Records for the task —
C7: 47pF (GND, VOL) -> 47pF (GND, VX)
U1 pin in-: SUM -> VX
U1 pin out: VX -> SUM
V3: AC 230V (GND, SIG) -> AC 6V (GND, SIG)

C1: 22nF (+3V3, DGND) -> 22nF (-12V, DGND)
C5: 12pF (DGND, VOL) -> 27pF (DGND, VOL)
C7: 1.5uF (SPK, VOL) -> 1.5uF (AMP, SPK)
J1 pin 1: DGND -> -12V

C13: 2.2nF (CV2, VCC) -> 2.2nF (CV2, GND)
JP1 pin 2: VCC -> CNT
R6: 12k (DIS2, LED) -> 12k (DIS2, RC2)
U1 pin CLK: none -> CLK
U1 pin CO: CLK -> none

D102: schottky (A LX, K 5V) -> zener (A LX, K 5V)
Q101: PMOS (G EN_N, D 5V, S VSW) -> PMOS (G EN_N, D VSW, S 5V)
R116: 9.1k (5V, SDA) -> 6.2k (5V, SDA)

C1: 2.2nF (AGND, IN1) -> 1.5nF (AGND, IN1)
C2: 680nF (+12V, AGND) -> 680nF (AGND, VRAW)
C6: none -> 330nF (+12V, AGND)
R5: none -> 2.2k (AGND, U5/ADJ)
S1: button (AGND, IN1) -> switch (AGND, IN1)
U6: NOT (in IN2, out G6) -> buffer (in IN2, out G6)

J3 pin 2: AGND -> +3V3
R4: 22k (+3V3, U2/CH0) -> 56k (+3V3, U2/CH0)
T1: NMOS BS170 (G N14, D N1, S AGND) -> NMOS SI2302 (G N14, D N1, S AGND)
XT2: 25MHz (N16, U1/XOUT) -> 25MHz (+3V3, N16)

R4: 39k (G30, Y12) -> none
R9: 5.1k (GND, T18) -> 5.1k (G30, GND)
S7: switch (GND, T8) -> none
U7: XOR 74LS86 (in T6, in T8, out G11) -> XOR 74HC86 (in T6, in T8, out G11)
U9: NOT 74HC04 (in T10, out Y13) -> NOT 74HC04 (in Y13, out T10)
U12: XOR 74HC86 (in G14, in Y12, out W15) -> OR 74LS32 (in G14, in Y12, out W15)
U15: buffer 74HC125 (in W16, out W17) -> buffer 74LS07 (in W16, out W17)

Task requirements —
Give only the number of lines in the material above that hold the word "DGND".

Task output —
3